→ **Task item**: Produce again, without any change, the lines running from the one with "moved: Pokal/blau 684,309,770,443" through the final line of the data below, and only those.

→ **Supplied information**:
⟨

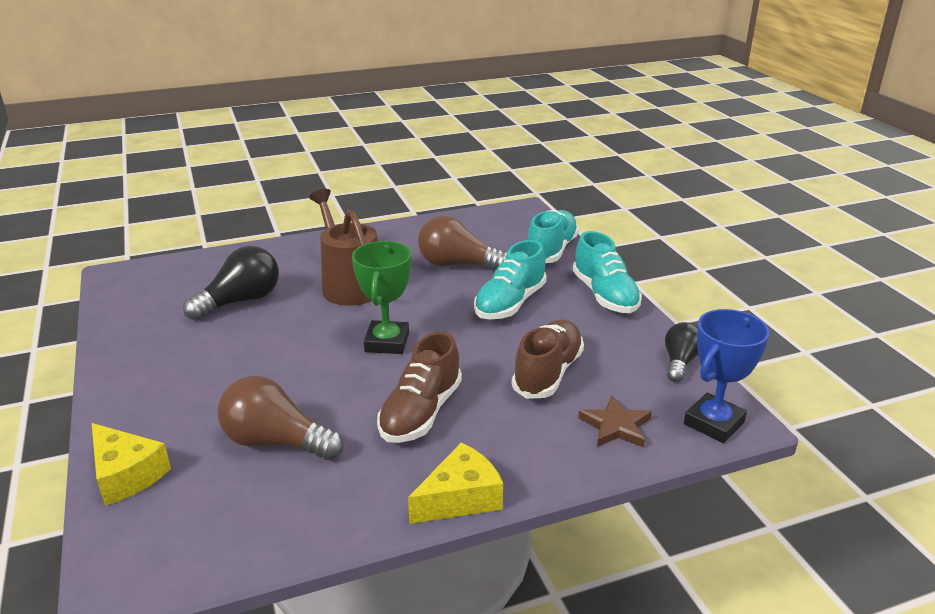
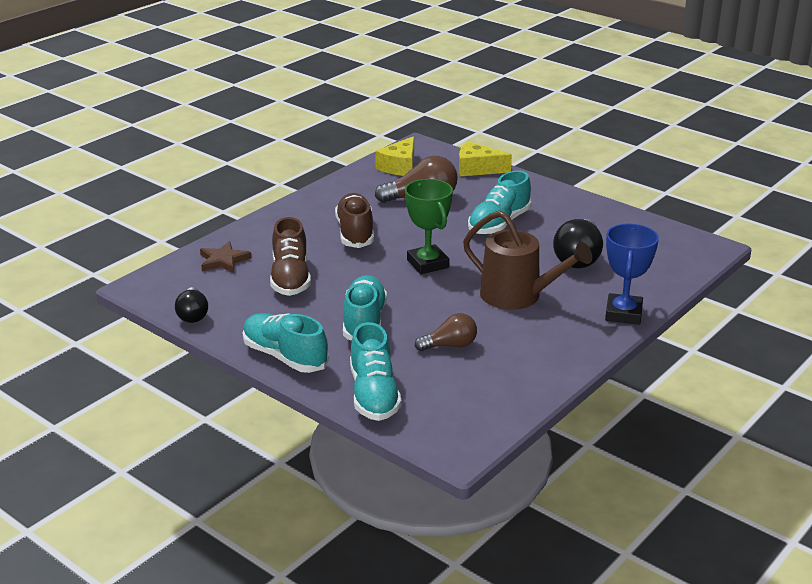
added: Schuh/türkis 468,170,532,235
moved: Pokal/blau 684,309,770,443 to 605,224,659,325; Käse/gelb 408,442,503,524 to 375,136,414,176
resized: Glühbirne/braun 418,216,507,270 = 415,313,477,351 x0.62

⟩

→ **Answer**:
moved: Pokal/blau 684,309,770,443 to 605,224,659,325; Käse/gelb 408,442,503,524 to 375,136,414,176
resized: Glühbirne/braun 418,216,507,270 = 415,313,477,351 x0.62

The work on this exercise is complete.